REQUIRED WORK
Copy the records below word for word, from the first line through the line that contains "orange ball [232,436,290,494] -> none", and leave out any pictures.

Before-and-after object listings:
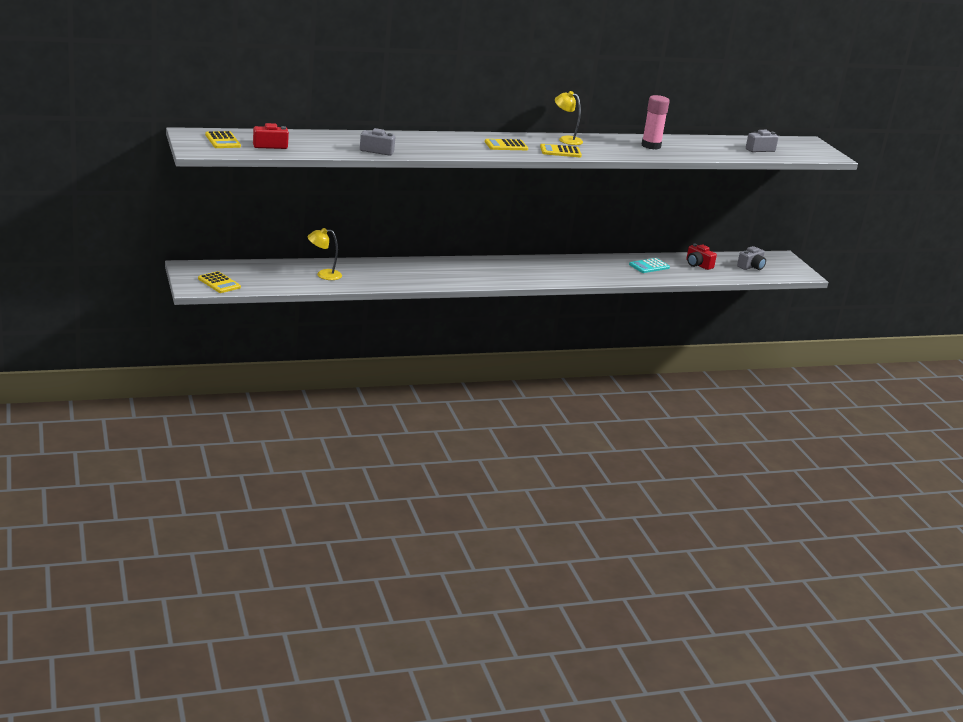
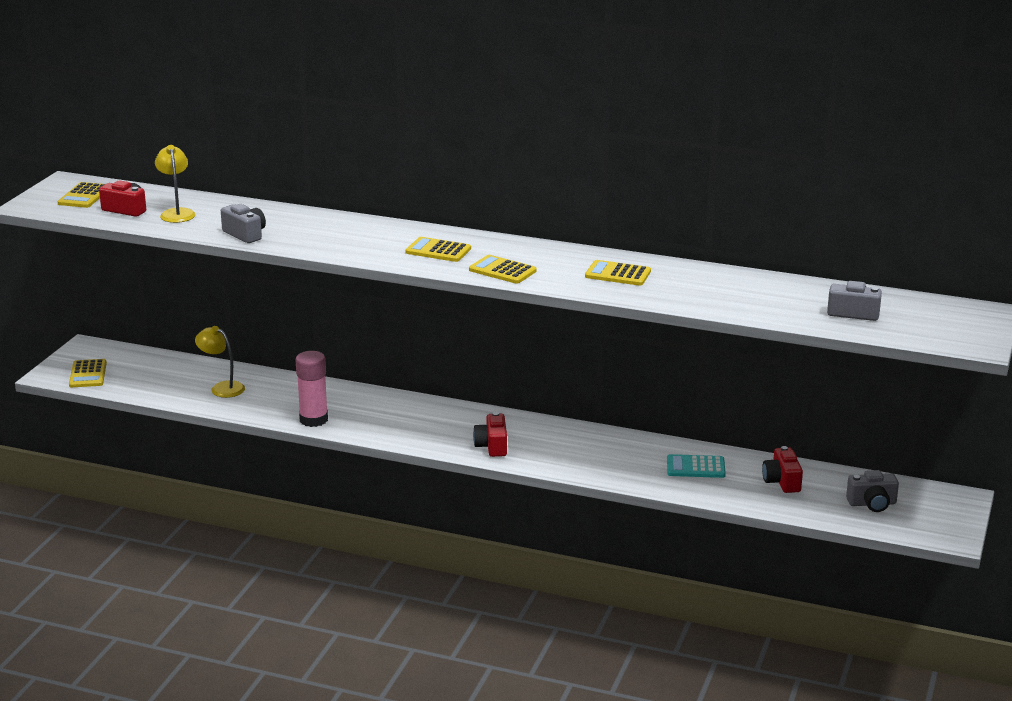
camera: 40 degrees right, 0 degrees up
yellow lamp [555,91,583,145] -> yellow lamp moved to [155,145,195,223]
pink glue stick [642,95,670,150] -> pink glue stick moved to [296,351,328,427]
none -> red camera [473,412,507,457]
none -> yellow calculator [585,260,651,286]

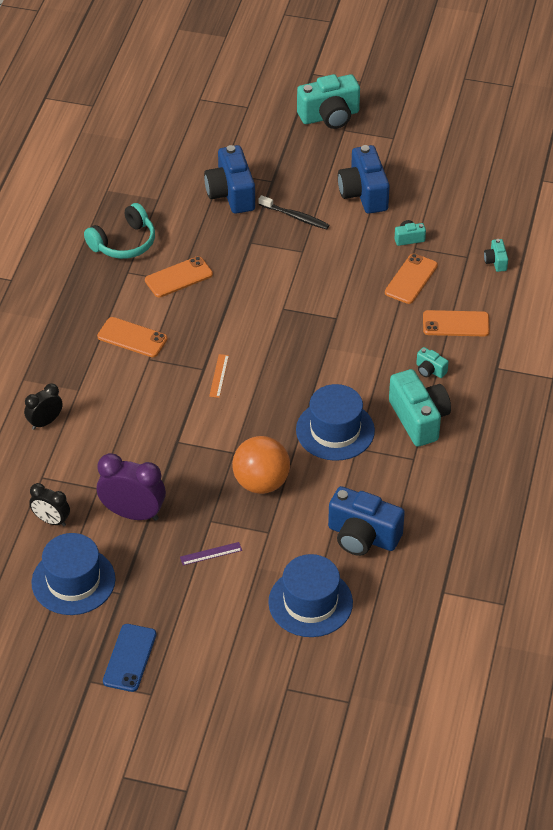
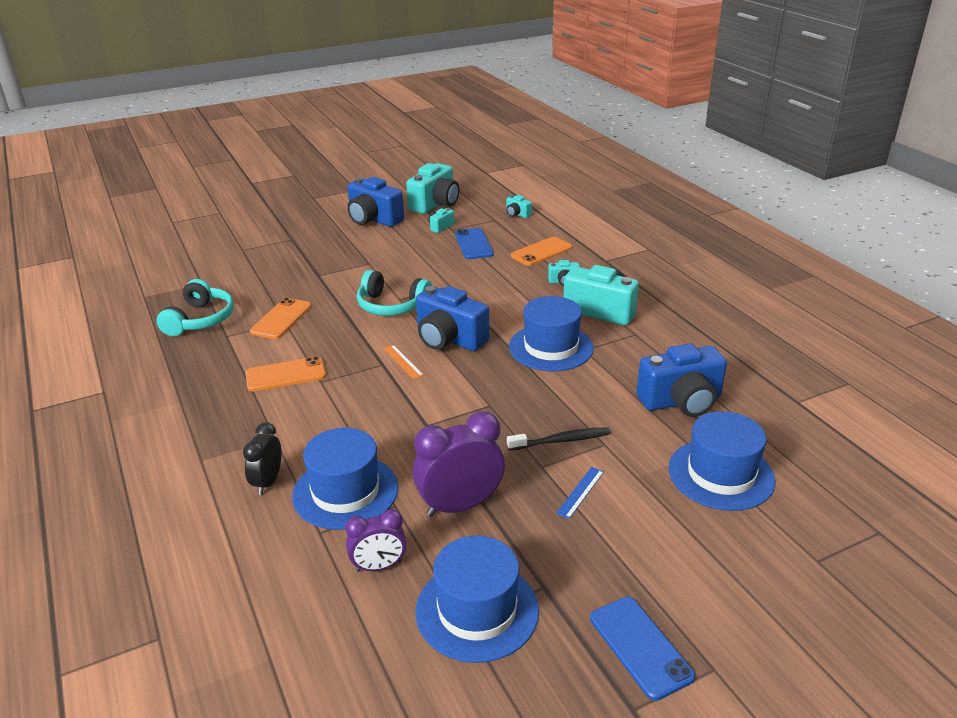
camera: 40 degrees left, 15 degrees down
black clock [29,483,70,526] -> purple clock [345,509,407,572]
purple ruler [180,542,242,565] -> blue ruler [556,467,604,519]
blue camera [204,145,255,214] -> blue camera moved to [416,286,489,351]
orange ball [232,436,290,494] -> none
black toothbrush [259,195,329,230] -> black toothbrush moved to [507,427,611,451]
turquoise camera [297,74,360,129] -> turquoise camera moved to [406,163,459,214]
orange phone [385,254,438,304] -> blue phone [455,228,494,259]
none -> blue hat [292,428,398,530]
none -> turquoise headphones [357,270,432,316]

EXERCISE RESPONSE
camera: 40 degrees right, 0 degrees up
yellow lamp [555,91,583,145] -> yellow lamp moved to [155,145,195,223]
pink glue stick [642,95,670,150] -> pink glue stick moved to [296,351,328,427]
none -> red camera [473,412,507,457]
none -> yellow calculator [585,260,651,286]

camera: 40 degrees left, 15 degrees down
black clock [29,483,70,526] -> purple clock [345,509,407,572]
purple ruler [180,542,242,565] -> blue ruler [556,467,604,519]
blue camera [204,145,255,214] -> blue camera moved to [416,286,489,351]
orange ball [232,436,290,494] -> none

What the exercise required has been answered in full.